- Directions: Where a line holds the word "violet", copy that line from the data below.

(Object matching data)
+-------+

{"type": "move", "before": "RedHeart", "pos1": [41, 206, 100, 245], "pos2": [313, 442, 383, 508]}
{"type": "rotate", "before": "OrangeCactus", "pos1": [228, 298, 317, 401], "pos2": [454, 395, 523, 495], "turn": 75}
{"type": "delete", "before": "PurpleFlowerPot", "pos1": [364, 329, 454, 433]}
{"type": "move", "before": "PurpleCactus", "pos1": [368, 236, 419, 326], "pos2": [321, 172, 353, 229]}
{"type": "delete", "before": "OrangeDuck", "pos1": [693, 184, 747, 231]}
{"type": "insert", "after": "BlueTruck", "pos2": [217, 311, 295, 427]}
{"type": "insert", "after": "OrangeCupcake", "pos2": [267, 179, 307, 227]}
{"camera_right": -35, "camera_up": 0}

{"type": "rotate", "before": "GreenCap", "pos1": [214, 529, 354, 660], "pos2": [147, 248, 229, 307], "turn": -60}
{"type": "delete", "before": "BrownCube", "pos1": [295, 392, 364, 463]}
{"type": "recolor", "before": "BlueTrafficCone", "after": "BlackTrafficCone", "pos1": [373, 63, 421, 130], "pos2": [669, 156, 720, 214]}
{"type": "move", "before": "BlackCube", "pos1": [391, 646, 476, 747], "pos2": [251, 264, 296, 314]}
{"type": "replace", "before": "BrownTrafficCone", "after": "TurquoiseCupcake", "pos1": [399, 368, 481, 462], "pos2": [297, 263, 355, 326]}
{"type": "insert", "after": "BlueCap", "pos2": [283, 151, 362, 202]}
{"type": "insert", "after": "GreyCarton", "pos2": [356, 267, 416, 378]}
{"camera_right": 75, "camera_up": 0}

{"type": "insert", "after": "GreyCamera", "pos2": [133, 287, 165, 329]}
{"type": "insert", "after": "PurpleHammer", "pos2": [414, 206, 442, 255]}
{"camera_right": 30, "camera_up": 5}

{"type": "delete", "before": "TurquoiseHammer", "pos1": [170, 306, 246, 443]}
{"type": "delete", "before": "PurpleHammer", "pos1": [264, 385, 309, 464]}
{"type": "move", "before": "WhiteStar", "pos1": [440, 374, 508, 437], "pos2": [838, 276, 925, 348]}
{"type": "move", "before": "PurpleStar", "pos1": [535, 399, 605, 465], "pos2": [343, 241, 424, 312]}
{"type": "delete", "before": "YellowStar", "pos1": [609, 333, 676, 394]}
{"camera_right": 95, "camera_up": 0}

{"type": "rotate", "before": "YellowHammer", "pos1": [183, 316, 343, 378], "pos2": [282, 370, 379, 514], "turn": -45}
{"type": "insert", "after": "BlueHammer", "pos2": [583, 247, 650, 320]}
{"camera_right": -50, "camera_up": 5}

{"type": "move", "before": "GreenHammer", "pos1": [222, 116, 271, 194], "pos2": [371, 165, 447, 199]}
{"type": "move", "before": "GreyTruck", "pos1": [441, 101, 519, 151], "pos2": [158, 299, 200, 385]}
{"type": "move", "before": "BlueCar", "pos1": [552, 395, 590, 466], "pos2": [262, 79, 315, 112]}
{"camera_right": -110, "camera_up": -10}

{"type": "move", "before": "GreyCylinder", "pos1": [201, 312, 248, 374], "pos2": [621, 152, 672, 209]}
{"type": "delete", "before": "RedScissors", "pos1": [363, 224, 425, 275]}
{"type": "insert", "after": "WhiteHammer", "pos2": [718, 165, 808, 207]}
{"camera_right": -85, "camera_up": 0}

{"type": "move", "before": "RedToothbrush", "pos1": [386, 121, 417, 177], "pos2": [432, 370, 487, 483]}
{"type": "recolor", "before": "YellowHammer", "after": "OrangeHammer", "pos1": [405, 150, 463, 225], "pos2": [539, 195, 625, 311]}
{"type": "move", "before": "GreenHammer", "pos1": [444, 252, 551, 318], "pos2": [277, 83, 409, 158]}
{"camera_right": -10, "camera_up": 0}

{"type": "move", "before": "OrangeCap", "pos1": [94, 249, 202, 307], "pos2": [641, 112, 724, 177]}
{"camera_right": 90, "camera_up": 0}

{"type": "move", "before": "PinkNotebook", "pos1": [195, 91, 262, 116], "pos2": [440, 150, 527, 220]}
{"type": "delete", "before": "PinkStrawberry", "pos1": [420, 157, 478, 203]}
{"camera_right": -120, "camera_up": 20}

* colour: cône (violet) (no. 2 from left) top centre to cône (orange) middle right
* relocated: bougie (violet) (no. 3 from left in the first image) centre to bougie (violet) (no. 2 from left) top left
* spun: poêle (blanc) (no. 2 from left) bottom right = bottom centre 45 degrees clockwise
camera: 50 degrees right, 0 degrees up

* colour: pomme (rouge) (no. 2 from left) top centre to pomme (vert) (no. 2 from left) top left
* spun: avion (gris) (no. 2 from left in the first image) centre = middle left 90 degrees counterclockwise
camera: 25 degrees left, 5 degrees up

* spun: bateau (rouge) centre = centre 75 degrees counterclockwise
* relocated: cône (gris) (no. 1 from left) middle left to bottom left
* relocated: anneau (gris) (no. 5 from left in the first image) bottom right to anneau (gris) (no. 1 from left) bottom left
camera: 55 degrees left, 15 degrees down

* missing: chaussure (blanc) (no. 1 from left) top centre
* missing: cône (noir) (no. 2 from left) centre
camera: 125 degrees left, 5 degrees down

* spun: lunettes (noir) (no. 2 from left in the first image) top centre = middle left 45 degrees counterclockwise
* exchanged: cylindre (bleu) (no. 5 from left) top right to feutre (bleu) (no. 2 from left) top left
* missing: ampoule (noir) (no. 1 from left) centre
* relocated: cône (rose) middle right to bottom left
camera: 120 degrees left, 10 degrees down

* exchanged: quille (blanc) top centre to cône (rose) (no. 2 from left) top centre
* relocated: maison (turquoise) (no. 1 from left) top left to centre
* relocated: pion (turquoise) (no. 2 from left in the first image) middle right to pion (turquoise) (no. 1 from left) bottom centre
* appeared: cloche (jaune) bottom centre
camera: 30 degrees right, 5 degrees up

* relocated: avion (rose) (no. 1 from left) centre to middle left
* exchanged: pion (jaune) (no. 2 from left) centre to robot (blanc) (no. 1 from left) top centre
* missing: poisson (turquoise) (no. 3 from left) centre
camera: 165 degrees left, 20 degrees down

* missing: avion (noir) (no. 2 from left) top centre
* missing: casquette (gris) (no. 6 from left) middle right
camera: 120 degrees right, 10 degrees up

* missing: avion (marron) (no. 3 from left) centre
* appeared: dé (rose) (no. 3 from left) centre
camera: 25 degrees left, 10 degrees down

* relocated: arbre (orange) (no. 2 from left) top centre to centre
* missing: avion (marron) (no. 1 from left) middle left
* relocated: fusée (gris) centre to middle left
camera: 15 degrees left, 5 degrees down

+-------+

- Answer space:
* colour: cône (violet) (no. 2 from left) top centre to cône (orange) middle right
* relocated: bougie (violet) (no. 3 from left in the first image) centre to bougie (violet) (no. 2 from left) top left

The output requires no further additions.